Dataset items
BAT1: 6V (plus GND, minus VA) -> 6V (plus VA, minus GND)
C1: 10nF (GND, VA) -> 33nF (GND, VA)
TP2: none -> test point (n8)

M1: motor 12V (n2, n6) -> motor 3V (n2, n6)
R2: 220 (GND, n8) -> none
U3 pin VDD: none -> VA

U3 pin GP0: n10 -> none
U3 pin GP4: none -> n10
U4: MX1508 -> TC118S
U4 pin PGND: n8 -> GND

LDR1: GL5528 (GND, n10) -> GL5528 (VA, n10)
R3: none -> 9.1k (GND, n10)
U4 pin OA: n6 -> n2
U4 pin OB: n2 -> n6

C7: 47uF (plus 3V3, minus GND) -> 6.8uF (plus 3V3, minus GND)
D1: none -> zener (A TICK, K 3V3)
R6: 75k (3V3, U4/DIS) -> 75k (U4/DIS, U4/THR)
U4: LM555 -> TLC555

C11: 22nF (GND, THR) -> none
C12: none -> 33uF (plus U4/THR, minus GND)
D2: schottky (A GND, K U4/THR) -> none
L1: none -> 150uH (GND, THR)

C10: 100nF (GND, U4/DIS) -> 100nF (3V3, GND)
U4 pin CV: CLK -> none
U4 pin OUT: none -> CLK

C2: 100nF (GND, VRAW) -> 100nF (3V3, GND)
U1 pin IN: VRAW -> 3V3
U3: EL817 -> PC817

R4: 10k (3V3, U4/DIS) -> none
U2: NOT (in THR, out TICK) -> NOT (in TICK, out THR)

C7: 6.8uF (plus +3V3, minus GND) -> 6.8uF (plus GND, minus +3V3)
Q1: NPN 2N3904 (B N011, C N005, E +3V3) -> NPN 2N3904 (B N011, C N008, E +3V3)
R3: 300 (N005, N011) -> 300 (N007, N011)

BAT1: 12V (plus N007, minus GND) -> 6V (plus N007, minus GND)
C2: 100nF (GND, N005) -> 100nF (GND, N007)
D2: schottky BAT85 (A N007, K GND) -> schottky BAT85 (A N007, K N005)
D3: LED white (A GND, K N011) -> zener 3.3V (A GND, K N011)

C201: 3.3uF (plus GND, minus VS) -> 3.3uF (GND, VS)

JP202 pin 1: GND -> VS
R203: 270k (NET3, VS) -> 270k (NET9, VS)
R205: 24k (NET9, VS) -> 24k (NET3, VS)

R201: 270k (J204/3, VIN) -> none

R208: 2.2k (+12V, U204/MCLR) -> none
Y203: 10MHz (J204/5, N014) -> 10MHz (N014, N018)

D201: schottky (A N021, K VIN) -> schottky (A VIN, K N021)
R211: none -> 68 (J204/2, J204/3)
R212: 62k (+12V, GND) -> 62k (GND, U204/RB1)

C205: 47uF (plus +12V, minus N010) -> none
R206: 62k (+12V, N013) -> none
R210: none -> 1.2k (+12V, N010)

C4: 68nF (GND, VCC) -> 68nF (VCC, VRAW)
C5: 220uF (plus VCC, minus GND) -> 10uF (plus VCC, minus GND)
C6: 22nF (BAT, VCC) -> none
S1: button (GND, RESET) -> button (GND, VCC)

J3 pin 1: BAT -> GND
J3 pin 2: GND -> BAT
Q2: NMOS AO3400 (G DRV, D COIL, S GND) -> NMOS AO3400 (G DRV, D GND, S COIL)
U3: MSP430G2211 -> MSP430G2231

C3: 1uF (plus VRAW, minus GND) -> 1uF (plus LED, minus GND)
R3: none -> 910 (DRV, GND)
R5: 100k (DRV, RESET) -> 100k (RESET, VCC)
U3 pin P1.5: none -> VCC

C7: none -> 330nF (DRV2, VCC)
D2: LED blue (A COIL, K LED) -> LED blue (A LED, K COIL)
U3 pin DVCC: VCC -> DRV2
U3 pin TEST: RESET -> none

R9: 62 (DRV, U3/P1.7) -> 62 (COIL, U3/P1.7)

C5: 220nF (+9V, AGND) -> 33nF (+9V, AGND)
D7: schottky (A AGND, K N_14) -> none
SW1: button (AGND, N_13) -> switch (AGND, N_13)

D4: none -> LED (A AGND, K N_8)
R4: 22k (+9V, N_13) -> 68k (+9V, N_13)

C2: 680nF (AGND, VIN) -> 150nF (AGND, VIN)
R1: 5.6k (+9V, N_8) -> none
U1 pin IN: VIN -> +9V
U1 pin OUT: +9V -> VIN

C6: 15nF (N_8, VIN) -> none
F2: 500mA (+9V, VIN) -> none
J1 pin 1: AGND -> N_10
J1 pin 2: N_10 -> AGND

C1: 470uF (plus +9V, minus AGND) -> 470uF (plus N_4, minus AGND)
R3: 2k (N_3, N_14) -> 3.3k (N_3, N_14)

The problem -
In the entries above, restate word for word the lines between the one holding "Y203: 10MHz (J204/5, N014)" and the one holding "J3 pin 2: GND -> BAT", inclusive, and nothing besides.

Response below -
Y203: 10MHz (J204/5, N014) -> 10MHz (N014, N018)

D201: schottky (A N021, K VIN) -> schottky (A VIN, K N021)
R211: none -> 68 (J204/2, J204/3)
R212: 62k (+12V, GND) -> 62k (GND, U204/RB1)

C205: 47uF (plus +12V, minus N010) -> none
R206: 62k (+12V, N013) -> none
R210: none -> 1.2k (+12V, N010)

C4: 68nF (GND, VCC) -> 68nF (VCC, VRAW)
C5: 220uF (plus VCC, minus GND) -> 10uF (plus VCC, minus GND)
C6: 22nF (BAT, VCC) -> none
S1: button (GND, RESET) -> button (GND, VCC)

J3 pin 1: BAT -> GND
J3 pin 2: GND -> BAT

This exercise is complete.